## Exercise:
Could you repeat the data word for word while skipping the pictures?

===== Provided data =====

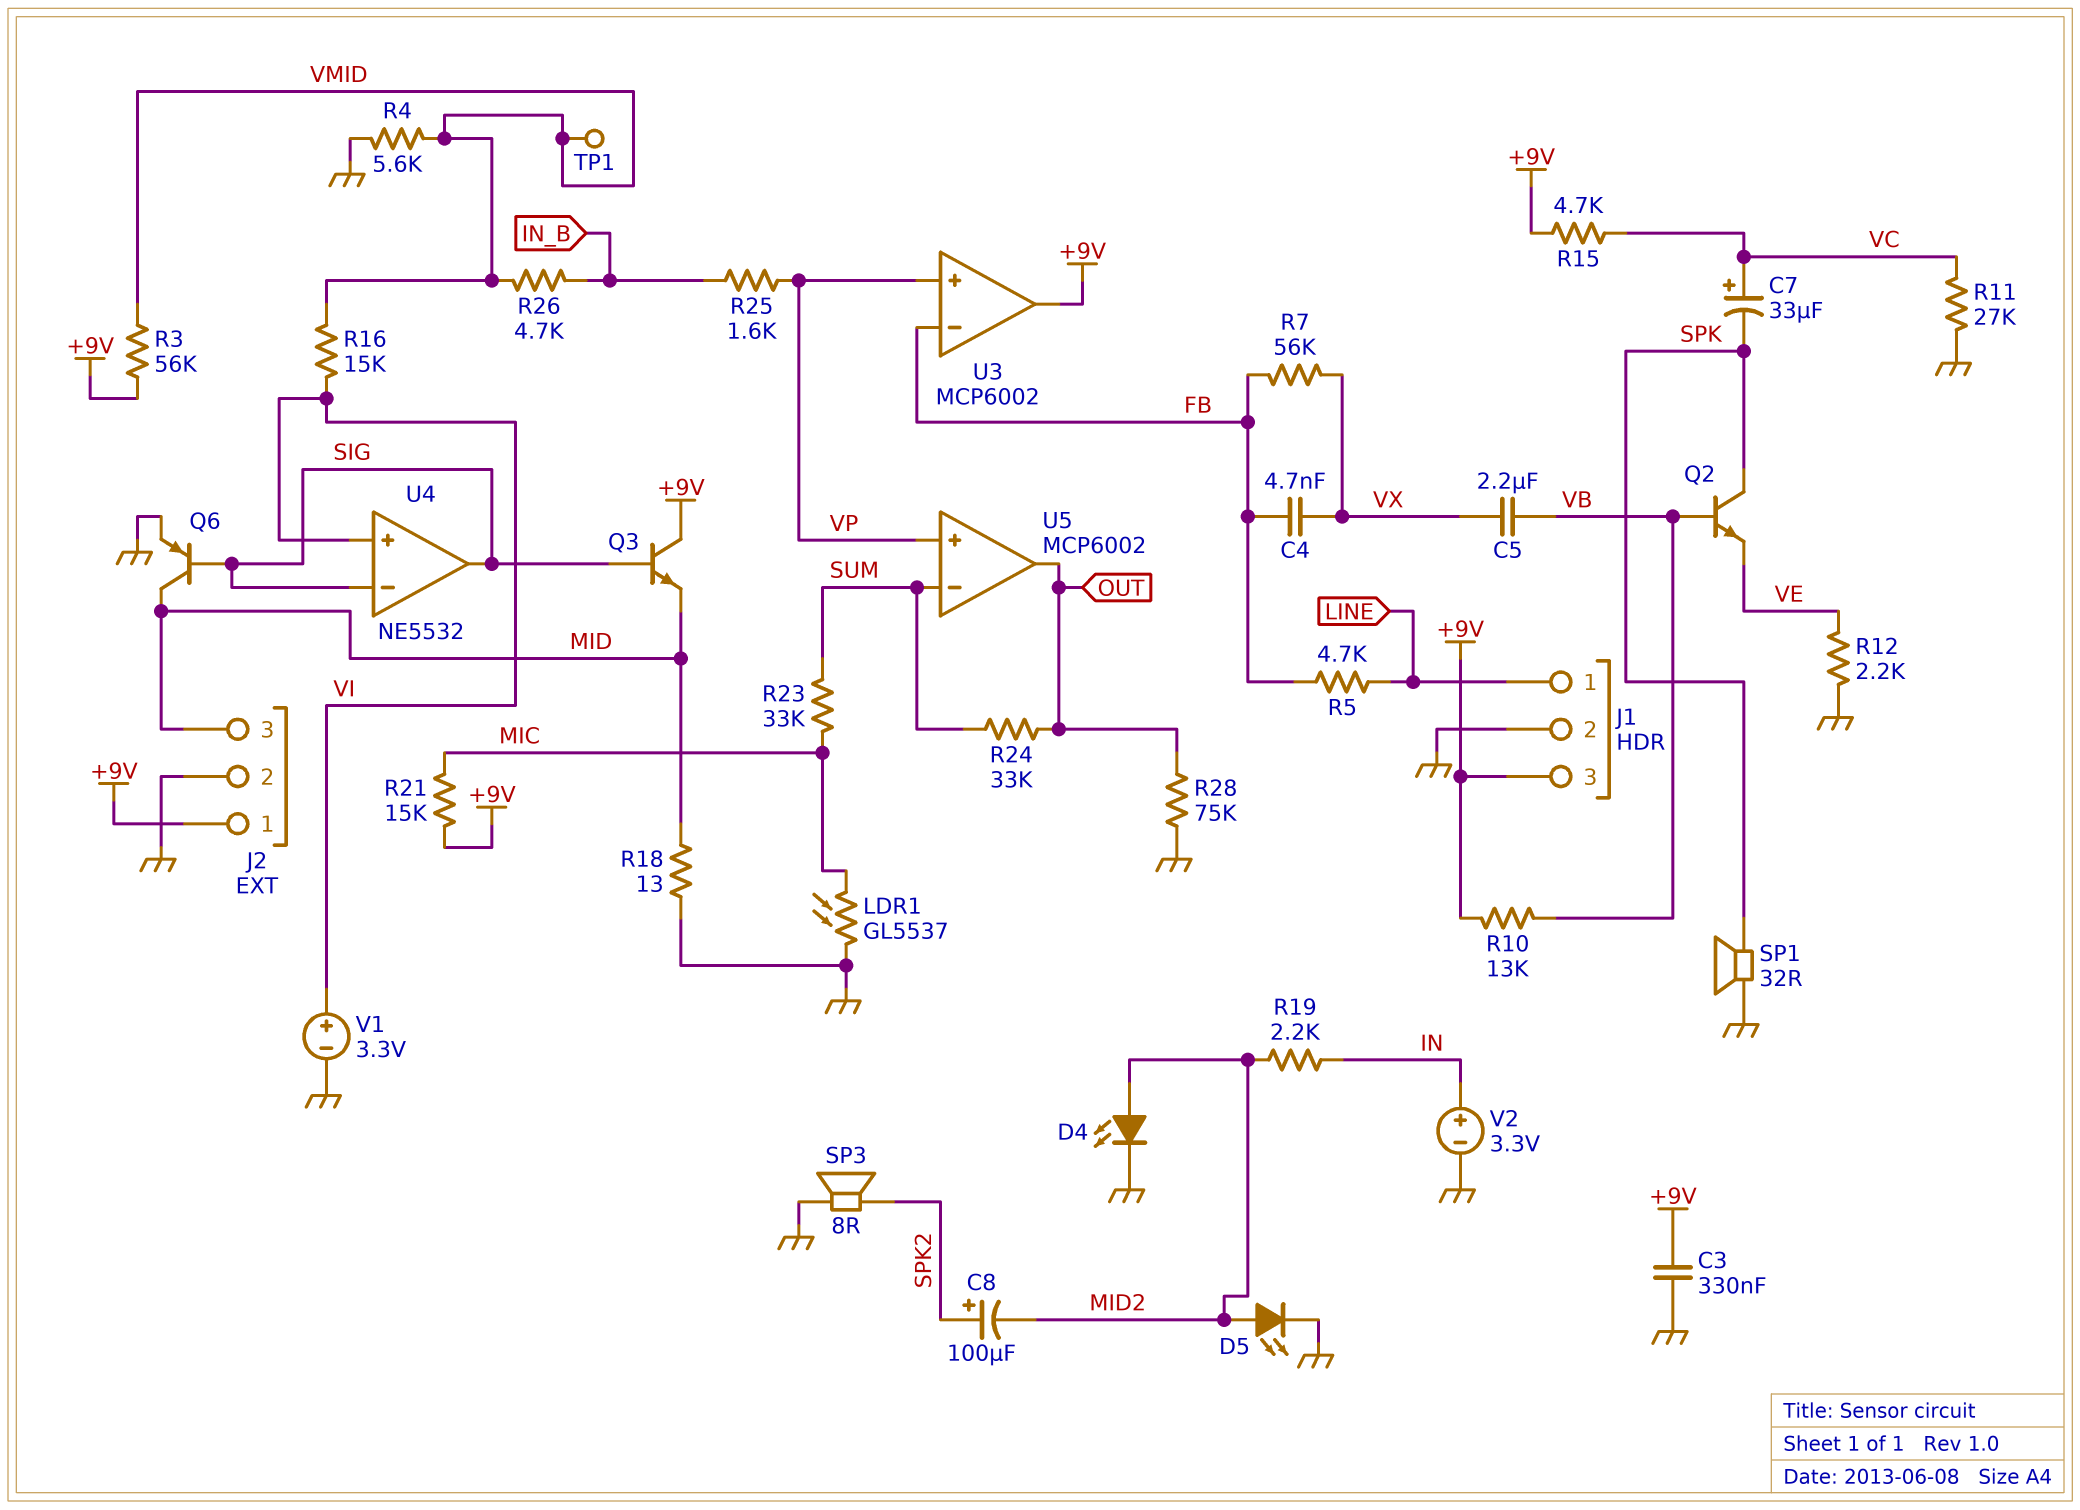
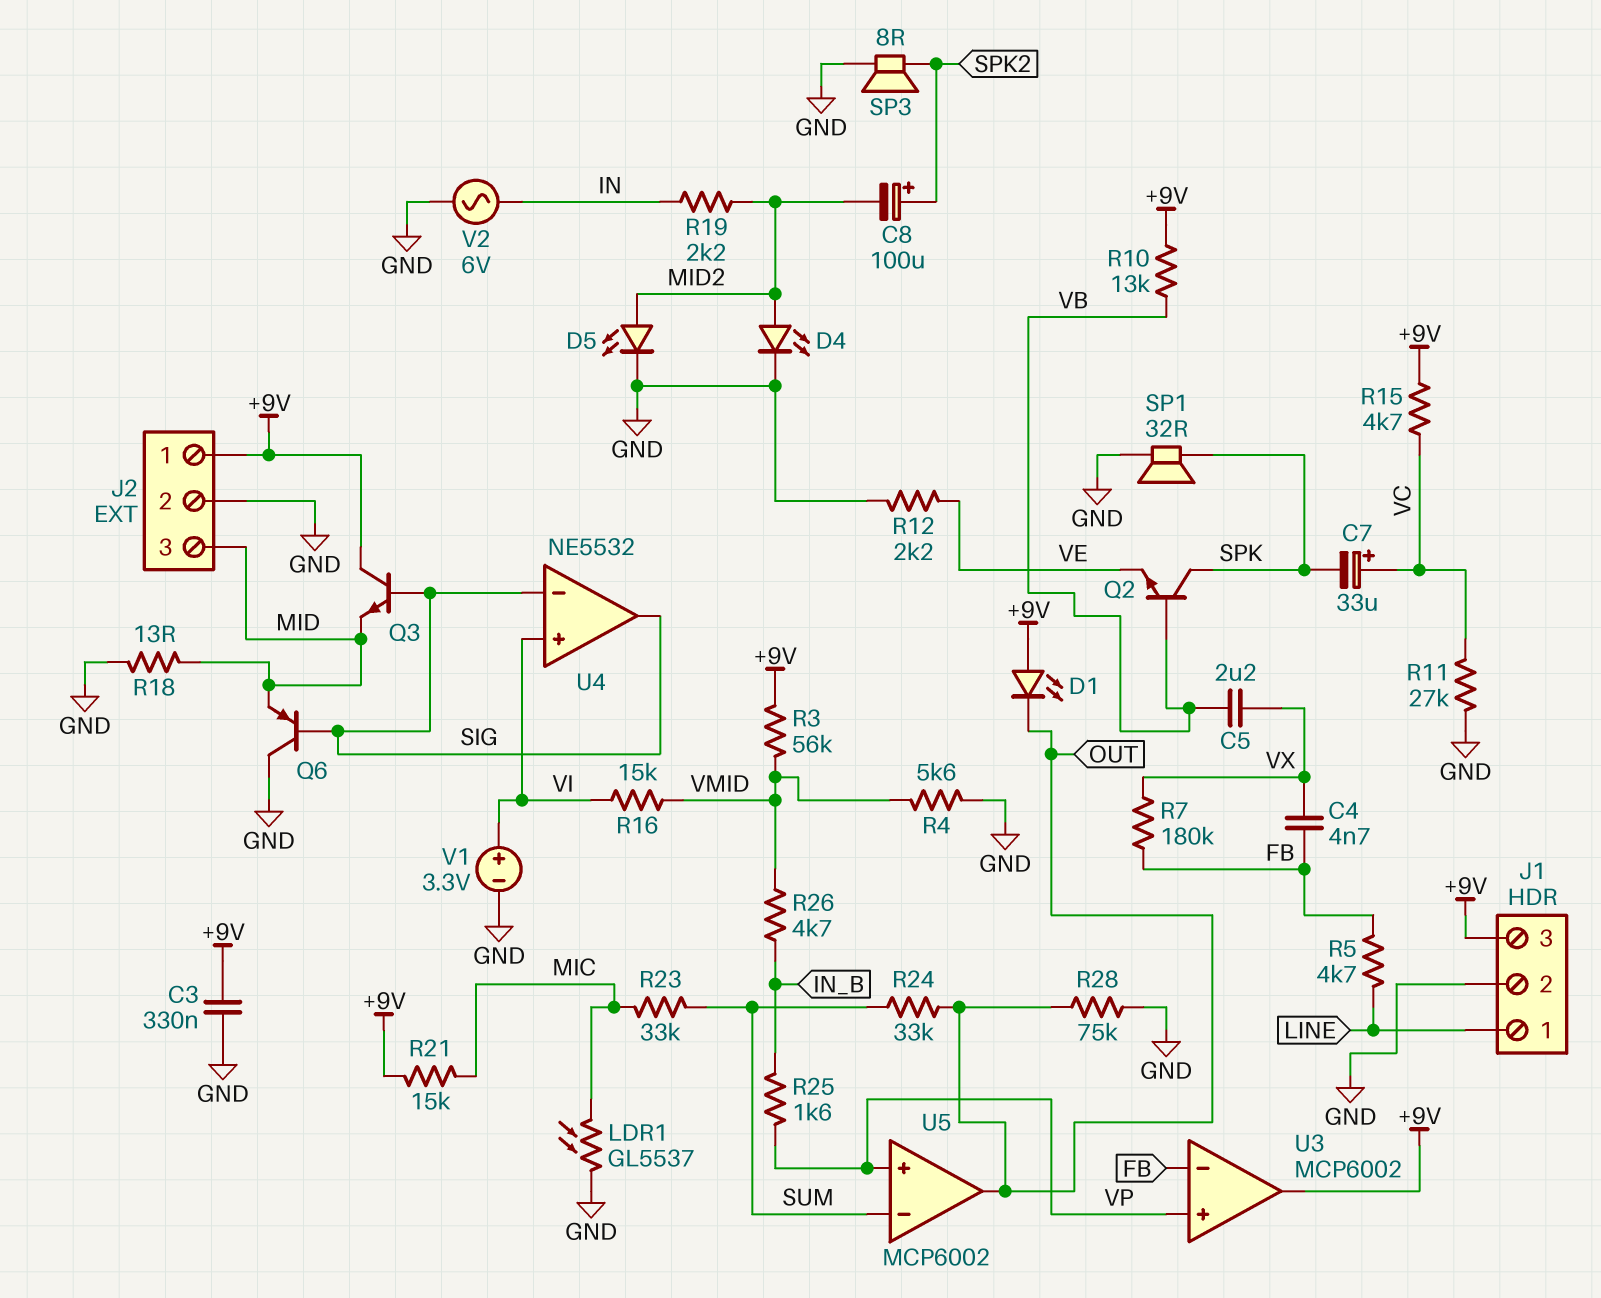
D1: none -> LED (A +9V, K OUT)
Q6: PNP (B SIG, C MID, E GND) -> PNP (B SIG, C GND, E MID)
R7: 56k (FB, VX) -> 180k (FB, VX)
TP1: test point (VMID) -> none
V2: 3.3V (plus IN, minus GND) -> AC 6V (GND, IN)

=====

## Response to the exercise:
D1: none -> LED (A +9V, K OUT)
Q6: PNP (B SIG, C MID, E GND) -> PNP (B SIG, C GND, E MID)
R7: 56k (FB, VX) -> 180k (FB, VX)
TP1: test point (VMID) -> none
V2: 3.3V (plus IN, minus GND) -> AC 6V (GND, IN)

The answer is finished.